■ **PROBLEM DETAILS**
All of the records should be restated word for word.

■ **INPUT DATA**
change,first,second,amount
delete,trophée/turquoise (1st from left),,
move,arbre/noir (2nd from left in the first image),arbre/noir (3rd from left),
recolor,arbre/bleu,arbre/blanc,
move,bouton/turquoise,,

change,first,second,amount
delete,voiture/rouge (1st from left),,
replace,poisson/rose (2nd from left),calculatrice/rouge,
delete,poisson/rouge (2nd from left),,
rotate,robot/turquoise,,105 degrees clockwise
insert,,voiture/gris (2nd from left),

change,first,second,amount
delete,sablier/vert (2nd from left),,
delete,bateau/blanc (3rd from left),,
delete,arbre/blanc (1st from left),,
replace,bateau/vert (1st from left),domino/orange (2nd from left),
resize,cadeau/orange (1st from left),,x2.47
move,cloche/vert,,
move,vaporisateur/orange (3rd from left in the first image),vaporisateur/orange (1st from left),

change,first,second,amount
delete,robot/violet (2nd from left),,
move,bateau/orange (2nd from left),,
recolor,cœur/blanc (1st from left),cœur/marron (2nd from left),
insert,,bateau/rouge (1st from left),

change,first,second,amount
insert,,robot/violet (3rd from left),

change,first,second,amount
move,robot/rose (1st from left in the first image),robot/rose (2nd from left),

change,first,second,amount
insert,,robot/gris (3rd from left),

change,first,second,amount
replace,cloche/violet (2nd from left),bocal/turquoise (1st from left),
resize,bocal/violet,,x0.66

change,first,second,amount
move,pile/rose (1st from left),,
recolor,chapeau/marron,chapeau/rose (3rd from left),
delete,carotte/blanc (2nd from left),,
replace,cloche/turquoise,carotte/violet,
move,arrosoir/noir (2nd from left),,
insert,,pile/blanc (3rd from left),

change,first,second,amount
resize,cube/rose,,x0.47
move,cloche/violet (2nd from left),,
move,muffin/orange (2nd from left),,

■ **REPLY TO THE TASK**
change,first,second,amount
delete,trophée/turquoise (1st from left),,
move,arbre/noir (2nd from left in the first image),arbre/noir (3rd from left),
recolor,arbre/bleu,arbre/blanc,
move,bouton/turquoise,,

change,first,second,amount
delete,voiture/rouge (1st from left),,
replace,poisson/rose (2nd from left),calculatrice/rouge,
delete,poisson/rouge (2nd from left),,
rotate,robot/turquoise,,105 degrees clockwise
insert,,voiture/gris (2nd from left),

change,first,second,amount
delete,sablier/vert (2nd from left),,
delete,bateau/blanc (3rd from left),,
delete,arbre/blanc (1st from left),,
replace,bateau/vert (1st from left),domino/orange (2nd from left),
resize,cadeau/orange (1st from left),,x2.47
move,cloche/vert,,
move,vaporisateur/orange (3rd from left in the first image),vaporisateur/orange (1st from left),

change,first,second,amount
delete,robot/violet (2nd from left),,
move,bateau/orange (2nd from left),,
recolor,cœur/blanc (1st from left),cœur/marron (2nd from left),
insert,,bateau/rouge (1st from left),

change,first,second,amount
insert,,robot/violet (3rd from left),

change,first,second,amount
move,robot/rose (1st from left in the first image),robot/rose (2nd from left),

change,first,second,amount
insert,,robot/gris (3rd from left),

change,first,second,amount
replace,cloche/violet (2nd from left),bocal/turquoise (1st from left),
resize,bocal/violet,,x0.66

change,first,second,amount
move,pile/rose (1st from left),,
recolor,chapeau/marron,chapeau/rose (3rd from left),
delete,carotte/blanc (2nd from left),,
replace,cloche/turquoise,carotte/violet,
move,arrosoir/noir (2nd from left),,
insert,,pile/blanc (3rd from left),

change,first,second,amount
resize,cube/rose,,x0.47
move,cloche/violet (2nd from left),,
move,muffin/orange (2nd from left),,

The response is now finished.